▶ _DATASET EXTRACT_:

........

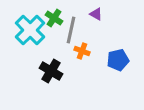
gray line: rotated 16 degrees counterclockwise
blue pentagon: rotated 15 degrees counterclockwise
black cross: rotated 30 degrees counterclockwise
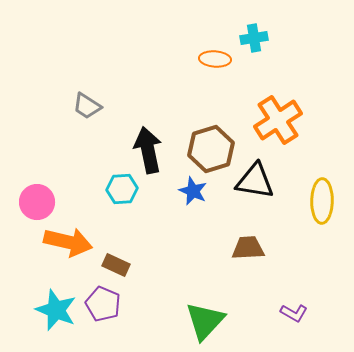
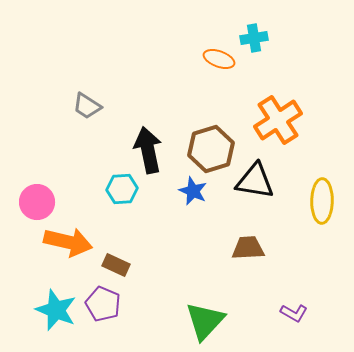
orange ellipse: moved 4 px right; rotated 16 degrees clockwise
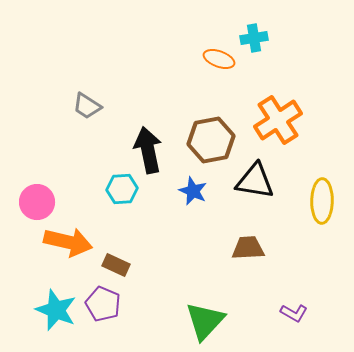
brown hexagon: moved 9 px up; rotated 6 degrees clockwise
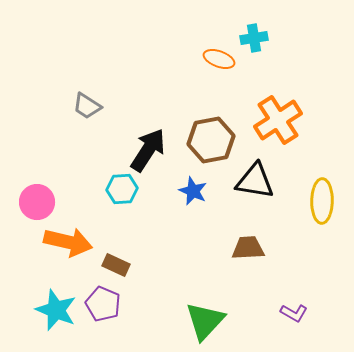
black arrow: rotated 45 degrees clockwise
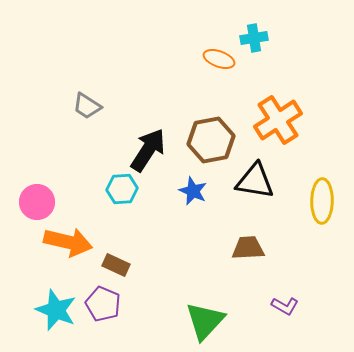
purple L-shape: moved 9 px left, 7 px up
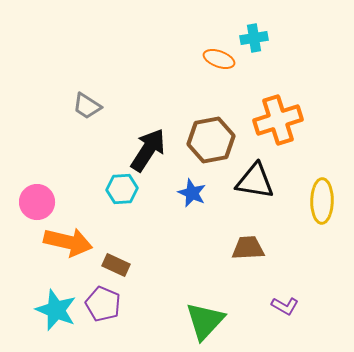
orange cross: rotated 15 degrees clockwise
blue star: moved 1 px left, 2 px down
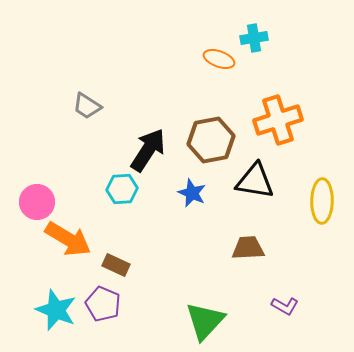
orange arrow: moved 3 px up; rotated 18 degrees clockwise
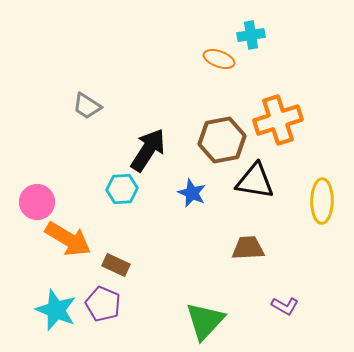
cyan cross: moved 3 px left, 3 px up
brown hexagon: moved 11 px right
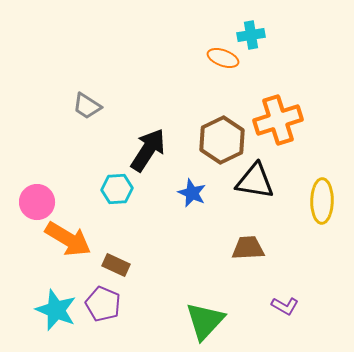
orange ellipse: moved 4 px right, 1 px up
brown hexagon: rotated 15 degrees counterclockwise
cyan hexagon: moved 5 px left
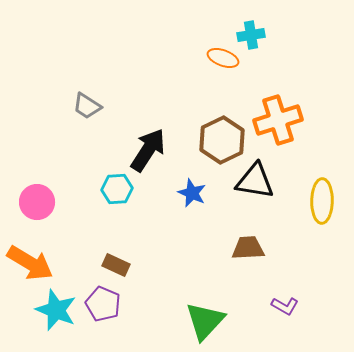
orange arrow: moved 38 px left, 24 px down
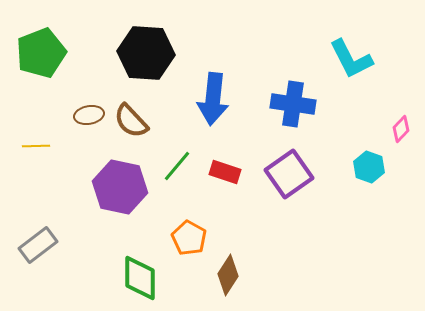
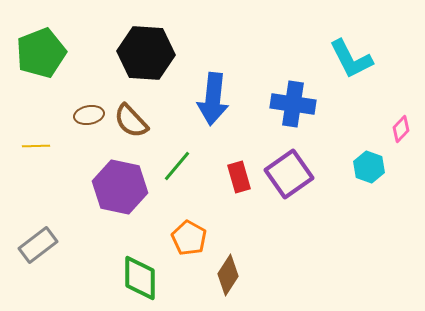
red rectangle: moved 14 px right, 5 px down; rotated 56 degrees clockwise
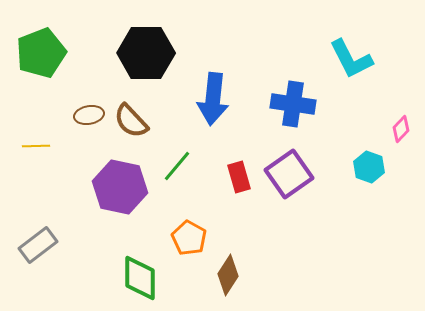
black hexagon: rotated 4 degrees counterclockwise
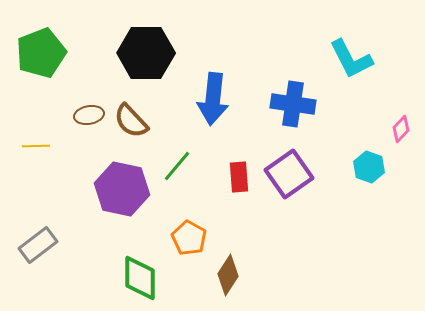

........

▶ _PROBLEM TO SOLVE_:
Can you reproduce every line of the records above word for word, leaving out the pictures?

▶ _RESULT OF THIS EXERCISE_:
gray line: rotated 16 degrees counterclockwise
blue pentagon: rotated 15 degrees counterclockwise
black cross: rotated 30 degrees counterclockwise
orange ellipse: moved 4 px right; rotated 16 degrees clockwise
brown hexagon: moved 9 px up; rotated 6 degrees clockwise
black arrow: rotated 45 degrees clockwise
purple L-shape: moved 9 px left, 7 px up
orange cross: rotated 15 degrees clockwise
blue star: moved 1 px left, 2 px down
orange arrow: moved 3 px up; rotated 18 degrees clockwise
cyan cross: moved 3 px left, 3 px up
brown hexagon: moved 11 px right
orange ellipse: moved 4 px right, 1 px up
brown hexagon: rotated 15 degrees counterclockwise
cyan hexagon: moved 5 px left
orange arrow: moved 38 px left, 24 px down
red rectangle: moved 14 px right, 5 px down; rotated 56 degrees clockwise
black hexagon: rotated 4 degrees counterclockwise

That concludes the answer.